WORK INSTRUCTIONS
Both the line with "The kręgiel (czarny)" and the line with "The walec (pomarańczowy)" in the records below must appear in the output, along with every line between them, exactly and with nothing added.
Segment Start: INPUT DATA
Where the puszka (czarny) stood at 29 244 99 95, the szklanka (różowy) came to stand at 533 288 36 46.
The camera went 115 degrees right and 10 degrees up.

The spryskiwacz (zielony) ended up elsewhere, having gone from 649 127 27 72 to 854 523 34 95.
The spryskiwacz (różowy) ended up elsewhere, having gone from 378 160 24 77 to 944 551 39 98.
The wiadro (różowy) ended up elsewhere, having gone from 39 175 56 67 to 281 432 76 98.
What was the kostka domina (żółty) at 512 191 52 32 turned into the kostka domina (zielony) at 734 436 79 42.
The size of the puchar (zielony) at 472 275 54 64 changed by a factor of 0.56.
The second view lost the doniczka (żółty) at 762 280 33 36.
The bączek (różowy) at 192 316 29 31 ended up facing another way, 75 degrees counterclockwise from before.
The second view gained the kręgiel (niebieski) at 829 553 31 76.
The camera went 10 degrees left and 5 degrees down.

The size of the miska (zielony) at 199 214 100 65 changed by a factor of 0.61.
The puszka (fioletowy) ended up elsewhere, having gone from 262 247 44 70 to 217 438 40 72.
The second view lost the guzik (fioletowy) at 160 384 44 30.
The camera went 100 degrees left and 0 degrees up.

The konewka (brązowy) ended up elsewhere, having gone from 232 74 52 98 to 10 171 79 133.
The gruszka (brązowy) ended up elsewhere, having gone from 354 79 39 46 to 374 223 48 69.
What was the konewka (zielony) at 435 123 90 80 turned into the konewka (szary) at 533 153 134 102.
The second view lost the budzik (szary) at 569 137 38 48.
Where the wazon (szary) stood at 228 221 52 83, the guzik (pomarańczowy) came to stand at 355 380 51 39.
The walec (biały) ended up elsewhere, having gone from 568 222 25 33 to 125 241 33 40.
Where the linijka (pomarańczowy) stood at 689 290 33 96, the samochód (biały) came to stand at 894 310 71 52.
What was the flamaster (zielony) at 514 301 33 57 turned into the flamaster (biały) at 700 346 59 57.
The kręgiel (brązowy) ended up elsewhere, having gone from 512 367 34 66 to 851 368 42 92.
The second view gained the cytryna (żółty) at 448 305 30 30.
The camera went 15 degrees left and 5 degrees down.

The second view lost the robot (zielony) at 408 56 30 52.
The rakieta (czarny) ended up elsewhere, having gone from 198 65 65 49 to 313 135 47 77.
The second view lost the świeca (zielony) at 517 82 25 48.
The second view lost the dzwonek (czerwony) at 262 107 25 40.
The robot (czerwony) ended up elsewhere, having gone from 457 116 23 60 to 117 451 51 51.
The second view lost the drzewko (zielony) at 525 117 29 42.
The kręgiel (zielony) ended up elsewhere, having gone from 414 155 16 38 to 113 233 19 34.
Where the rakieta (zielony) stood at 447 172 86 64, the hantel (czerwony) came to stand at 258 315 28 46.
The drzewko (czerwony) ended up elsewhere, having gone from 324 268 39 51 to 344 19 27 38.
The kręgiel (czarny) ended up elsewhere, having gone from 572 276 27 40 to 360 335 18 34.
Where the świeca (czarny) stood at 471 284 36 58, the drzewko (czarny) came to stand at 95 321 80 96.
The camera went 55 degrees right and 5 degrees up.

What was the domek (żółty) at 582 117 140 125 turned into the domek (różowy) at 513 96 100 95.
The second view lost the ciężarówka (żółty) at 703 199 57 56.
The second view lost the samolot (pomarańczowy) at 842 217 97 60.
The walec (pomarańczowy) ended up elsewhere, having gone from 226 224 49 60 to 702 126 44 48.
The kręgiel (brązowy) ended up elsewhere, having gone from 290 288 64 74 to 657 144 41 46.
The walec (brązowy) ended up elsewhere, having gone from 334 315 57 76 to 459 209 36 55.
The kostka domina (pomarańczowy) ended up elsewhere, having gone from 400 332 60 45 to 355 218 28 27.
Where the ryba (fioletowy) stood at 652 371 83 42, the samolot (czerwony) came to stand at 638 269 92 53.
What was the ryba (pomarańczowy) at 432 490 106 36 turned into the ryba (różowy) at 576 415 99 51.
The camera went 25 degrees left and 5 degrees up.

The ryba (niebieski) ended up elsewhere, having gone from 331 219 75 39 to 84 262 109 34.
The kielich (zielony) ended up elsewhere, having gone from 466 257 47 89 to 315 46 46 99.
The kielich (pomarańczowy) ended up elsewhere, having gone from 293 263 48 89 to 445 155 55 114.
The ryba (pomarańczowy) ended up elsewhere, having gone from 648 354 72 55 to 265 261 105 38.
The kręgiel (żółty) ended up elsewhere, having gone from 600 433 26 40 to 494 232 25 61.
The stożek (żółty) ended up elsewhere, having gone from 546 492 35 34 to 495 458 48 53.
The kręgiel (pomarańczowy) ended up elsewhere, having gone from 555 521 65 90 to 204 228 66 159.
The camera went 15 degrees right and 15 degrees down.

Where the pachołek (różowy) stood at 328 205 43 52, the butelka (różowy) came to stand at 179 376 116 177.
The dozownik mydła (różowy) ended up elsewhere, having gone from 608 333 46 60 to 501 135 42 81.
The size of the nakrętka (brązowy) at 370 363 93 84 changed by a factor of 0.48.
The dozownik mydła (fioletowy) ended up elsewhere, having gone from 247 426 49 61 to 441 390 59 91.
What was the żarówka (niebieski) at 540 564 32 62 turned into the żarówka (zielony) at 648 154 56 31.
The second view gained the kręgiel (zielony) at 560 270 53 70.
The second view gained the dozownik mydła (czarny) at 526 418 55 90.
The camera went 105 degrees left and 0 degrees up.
Segment End: INPUT DATA
SOLVED EXERCISE
The kręgiel (czarny) ended up elsewhere, having gone from 572 276 27 40 to 360 335 18 34.
Where the świeca (czarny) stood at 471 284 36 58, the drzewko (czarny) came to stand at 95 321 80 96.
The camera went 55 degrees right and 5 degrees up.

What was the domek (żółty) at 582 117 140 125 turned into the domek (różowy) at 513 96 100 95.
The second view lost the ciężarówka (żółty) at 703 199 57 56.
The second view lost the samolot (pomarańczowy) at 842 217 97 60.
The walec (pomarańczowy) ended up elsewhere, having gone from 226 224 49 60 to 702 126 44 48.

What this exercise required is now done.